EXERCISE PROMPT: Return exactly the lines below, starting with the one that has "black teapot: 4 -> 7" and going on through the one that has "red apple: 7 -> 5".

|---|

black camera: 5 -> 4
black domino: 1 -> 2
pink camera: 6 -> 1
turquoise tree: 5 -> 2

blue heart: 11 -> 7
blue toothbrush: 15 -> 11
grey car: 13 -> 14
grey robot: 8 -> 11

|---|

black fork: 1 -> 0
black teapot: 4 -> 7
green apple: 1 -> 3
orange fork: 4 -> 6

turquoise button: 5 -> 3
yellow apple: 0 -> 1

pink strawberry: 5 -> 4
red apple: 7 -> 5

|---|

EXERCISE OUTPUT:
black teapot: 4 -> 7
green apple: 1 -> 3
orange fork: 4 -> 6

turquoise button: 5 -> 3
yellow apple: 0 -> 1

pink strawberry: 5 -> 4
red apple: 7 -> 5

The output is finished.